» **PROBLEM**:
Your answer should consist of each line below that includes the word "degrees".

» **WORKING DATA**:
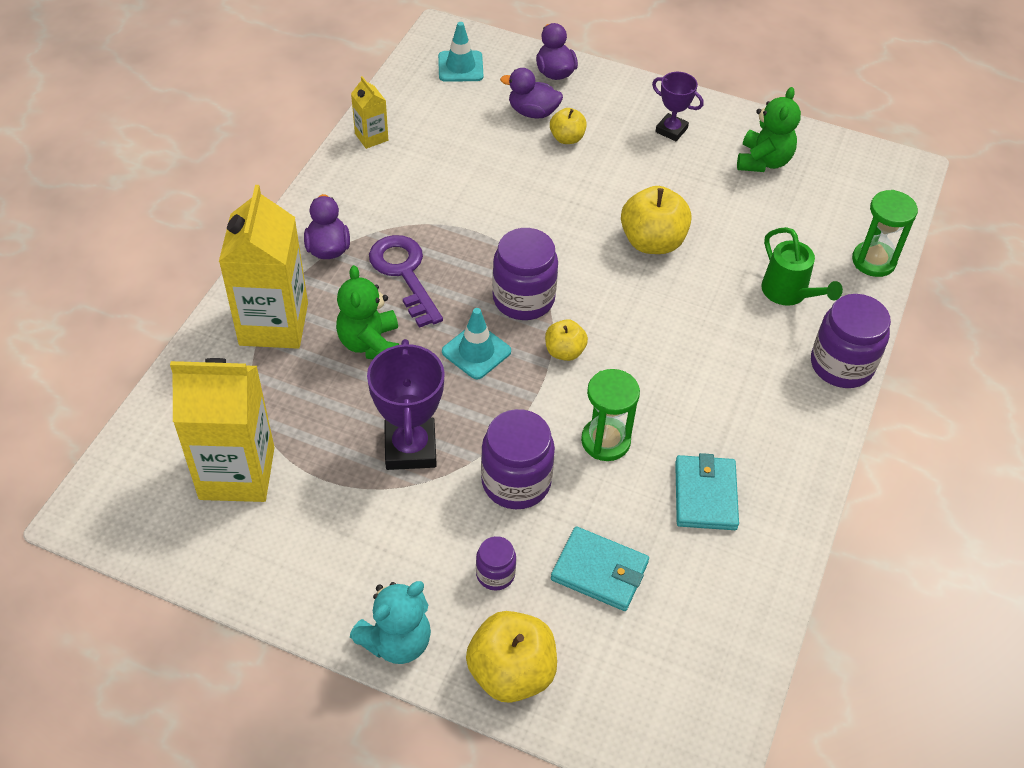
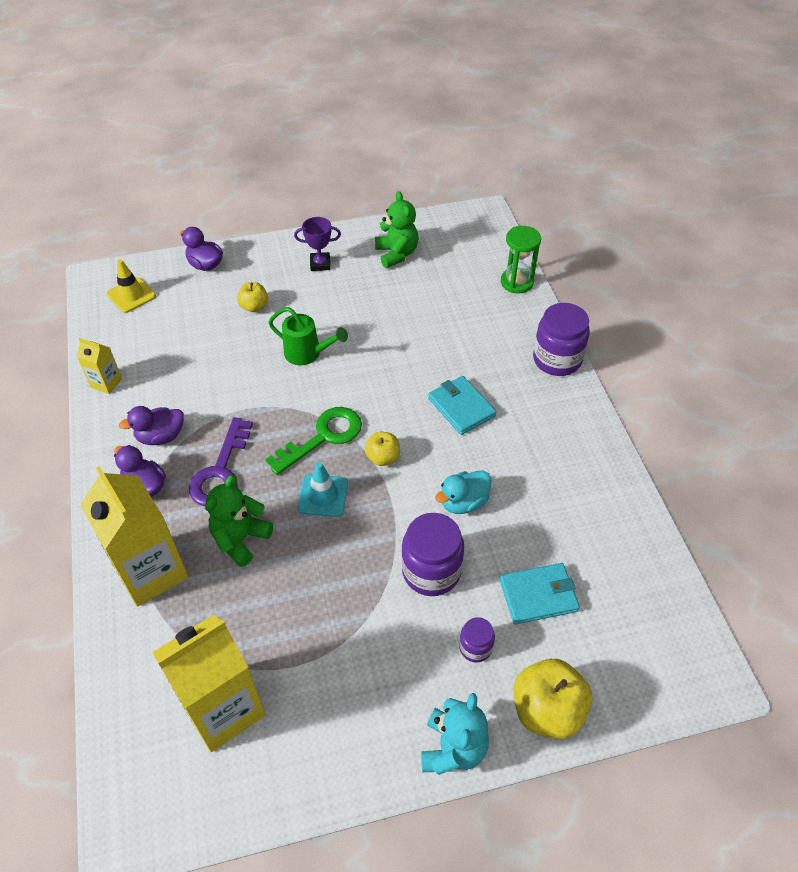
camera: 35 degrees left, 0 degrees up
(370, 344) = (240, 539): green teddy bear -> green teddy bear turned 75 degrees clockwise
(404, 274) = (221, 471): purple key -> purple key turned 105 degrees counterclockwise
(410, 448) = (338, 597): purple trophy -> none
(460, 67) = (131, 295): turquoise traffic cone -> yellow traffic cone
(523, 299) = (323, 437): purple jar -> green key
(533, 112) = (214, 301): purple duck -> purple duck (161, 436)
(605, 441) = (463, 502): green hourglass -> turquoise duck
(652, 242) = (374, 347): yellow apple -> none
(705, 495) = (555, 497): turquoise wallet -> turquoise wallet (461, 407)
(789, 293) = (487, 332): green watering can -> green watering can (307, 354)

» **OUTPUT FOR THIS TASK**:
camera: 35 degrees left, 0 degrees up
(370, 344) = (240, 539): green teddy bear -> green teddy bear turned 75 degrees clockwise
(404, 274) = (221, 471): purple key -> purple key turned 105 degrees counterclockwise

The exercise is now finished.